*** Opening of Collected material ***
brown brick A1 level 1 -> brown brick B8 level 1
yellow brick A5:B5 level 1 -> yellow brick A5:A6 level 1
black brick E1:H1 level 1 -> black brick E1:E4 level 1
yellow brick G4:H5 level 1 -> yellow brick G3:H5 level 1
*** Close of Collected material ***
Only the lines from the one with "black brick E1:H1" through the final line above should be repeated, each exactly as written.

black brick E1:H1 level 1 -> black brick E1:E4 level 1
yellow brick G4:H5 level 1 -> yellow brick G3:H5 level 1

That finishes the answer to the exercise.